Copy out all lines of the listing below that hold "yellow".

[Recorded data]

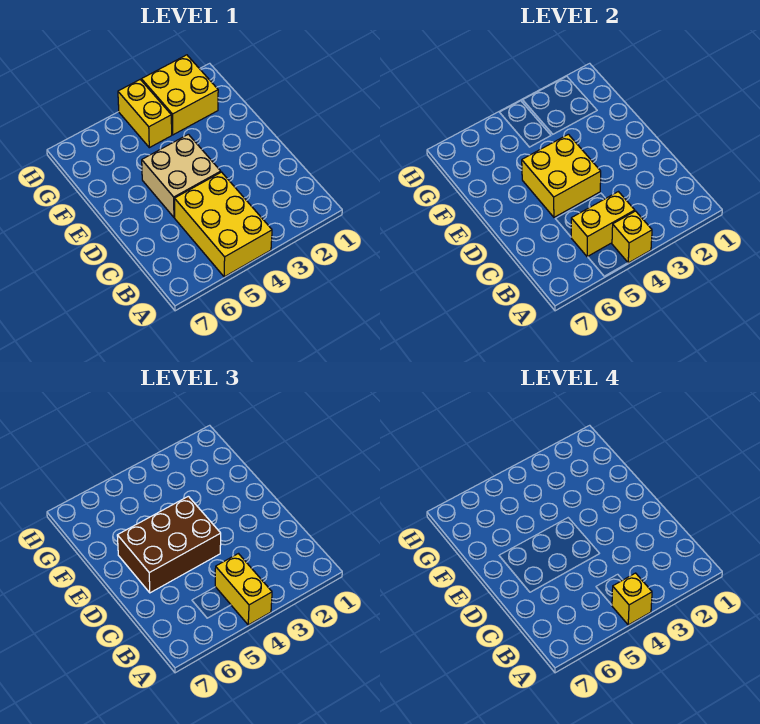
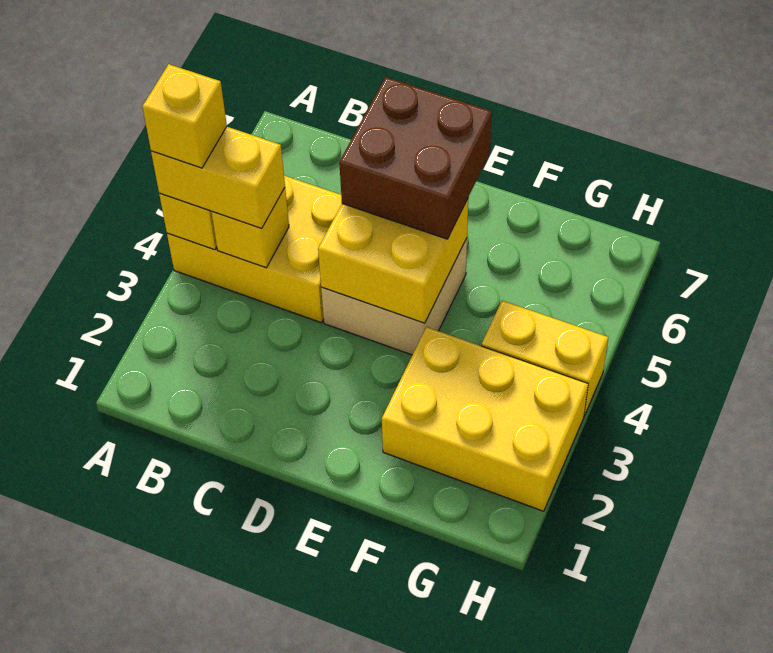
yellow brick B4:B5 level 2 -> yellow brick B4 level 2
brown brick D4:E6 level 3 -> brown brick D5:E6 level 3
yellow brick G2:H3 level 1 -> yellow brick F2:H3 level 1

[/Recorded data]

§ **Response area**:
yellow brick B4:B5 level 2 -> yellow brick B4 level 2
yellow brick G2:H3 level 1 -> yellow brick F2:H3 level 1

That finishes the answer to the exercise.